**AIM OF THE TASK:** Once you reach the line that holds "U5: NAND 74HC00" in the listing below, output it and every line after it through the line that holds "U35: OR CD4071", word for word.

**DATA SHOWN:**
---*---

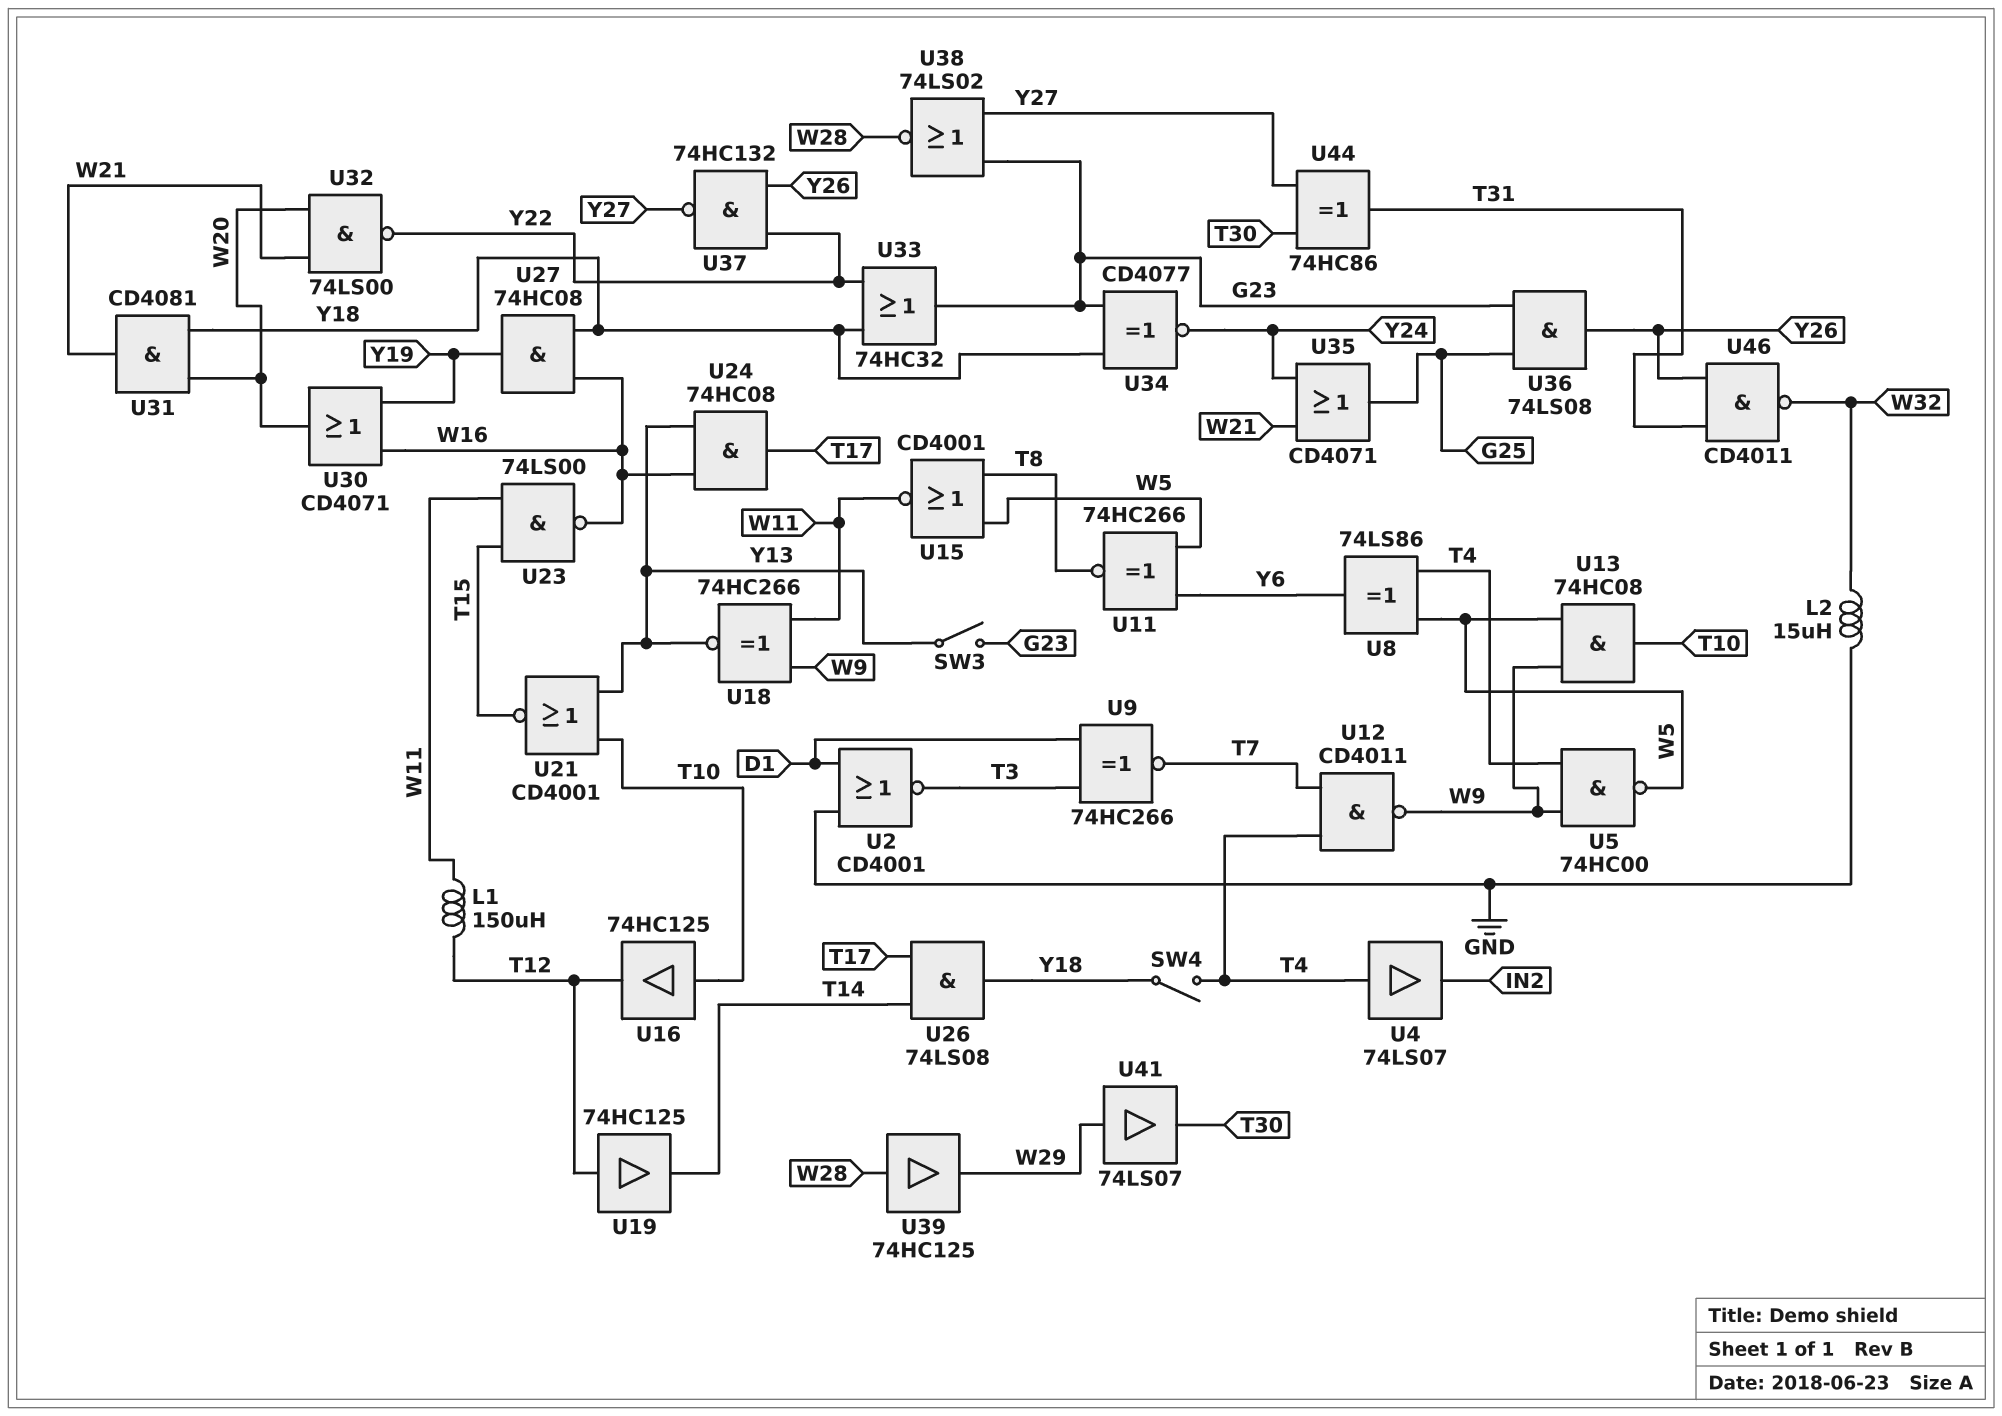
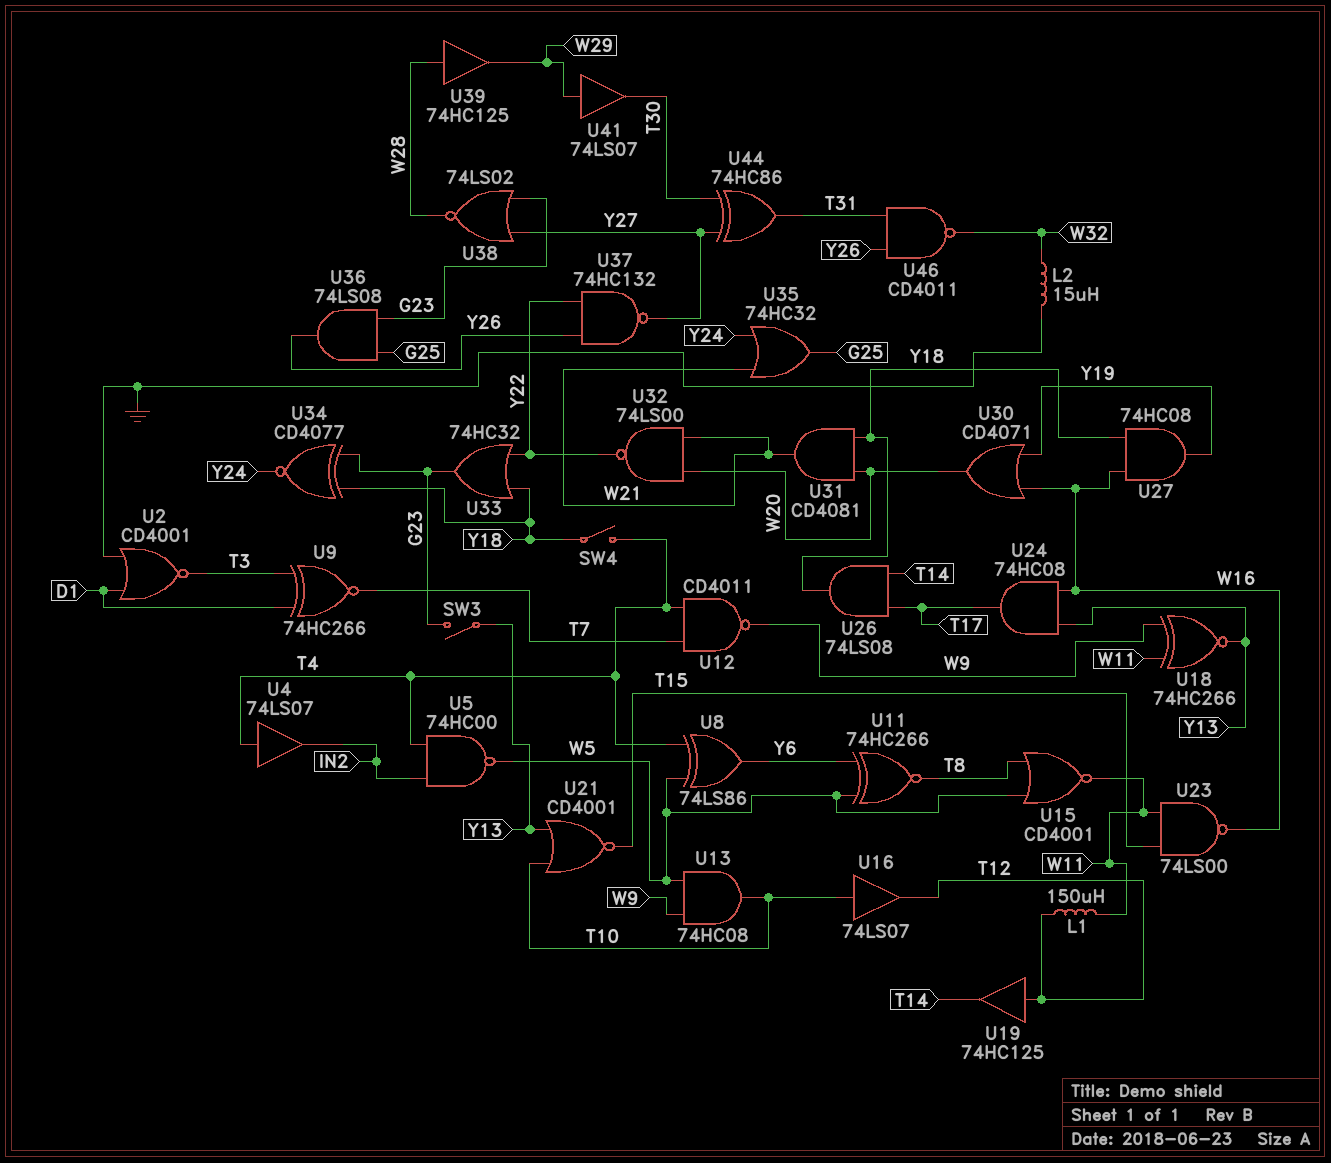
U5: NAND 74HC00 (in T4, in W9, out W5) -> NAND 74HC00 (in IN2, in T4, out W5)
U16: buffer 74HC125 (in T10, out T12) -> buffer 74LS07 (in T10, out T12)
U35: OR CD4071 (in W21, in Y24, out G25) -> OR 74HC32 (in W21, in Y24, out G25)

---*---

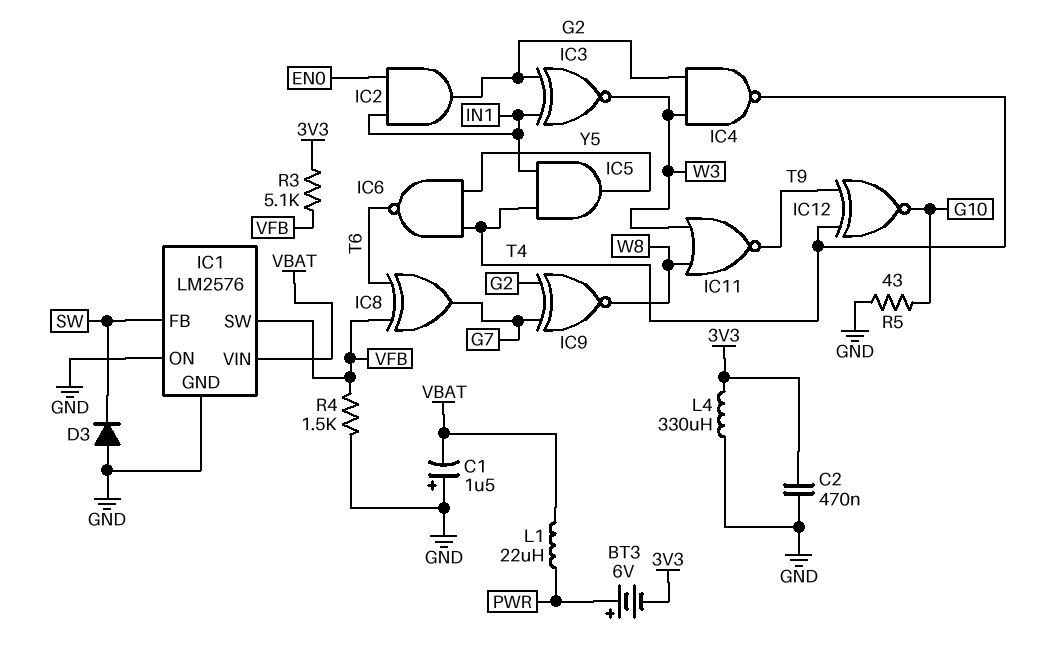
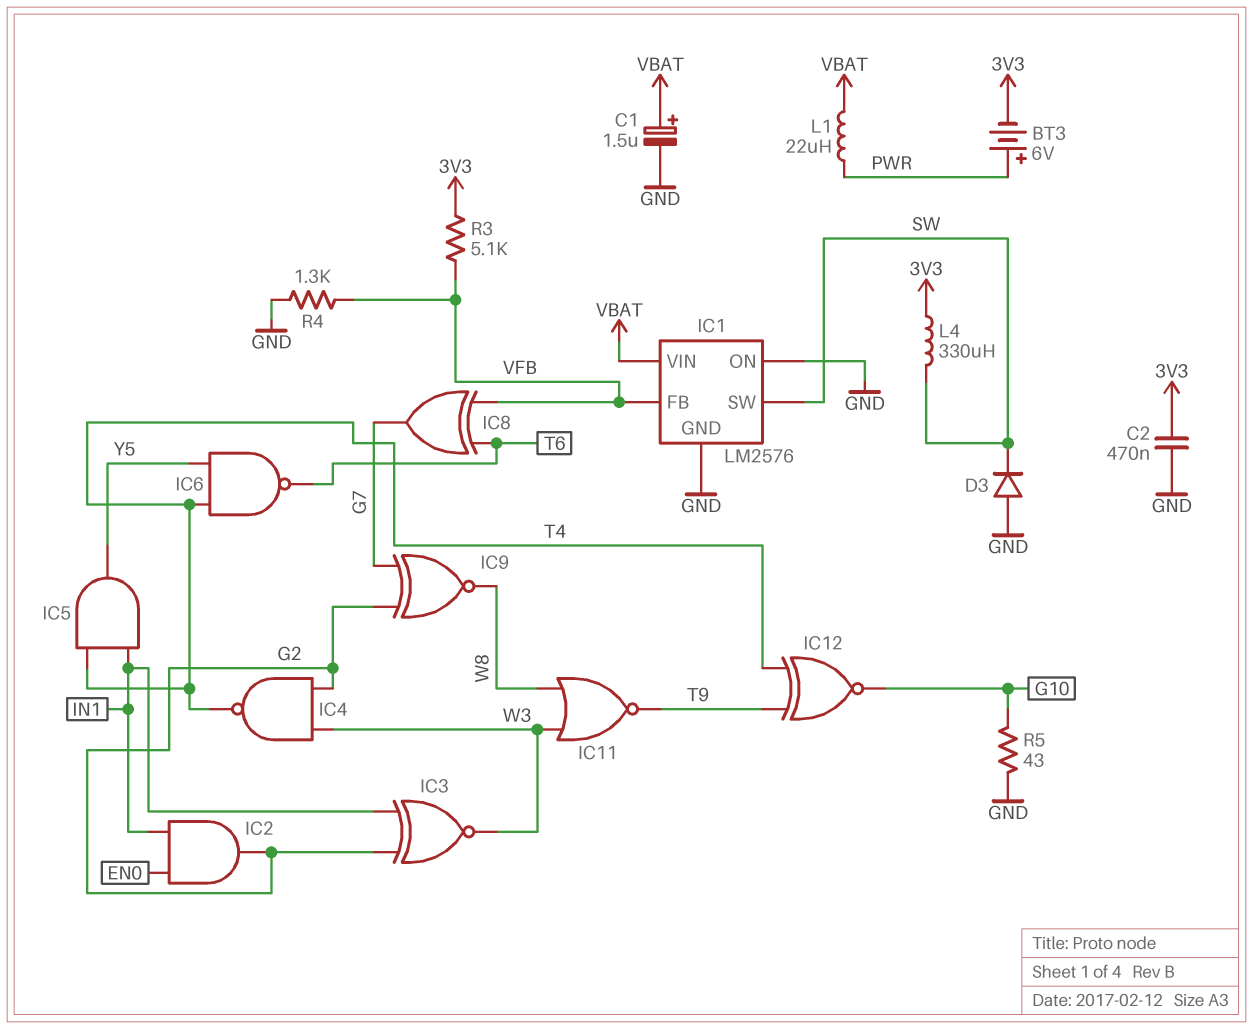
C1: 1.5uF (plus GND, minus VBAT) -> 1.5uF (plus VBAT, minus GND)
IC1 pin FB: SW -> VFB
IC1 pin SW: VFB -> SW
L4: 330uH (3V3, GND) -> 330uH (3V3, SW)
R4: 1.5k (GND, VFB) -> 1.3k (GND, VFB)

---*---

**SOLUTION TO THIS TASK:**
U5: NAND 74HC00 (in T4, in W9, out W5) -> NAND 74HC00 (in IN2, in T4, out W5)
U16: buffer 74HC125 (in T10, out T12) -> buffer 74LS07 (in T10, out T12)
U35: OR CD4071 (in W21, in Y24, out G25) -> OR 74HC32 (in W21, in Y24, out G25)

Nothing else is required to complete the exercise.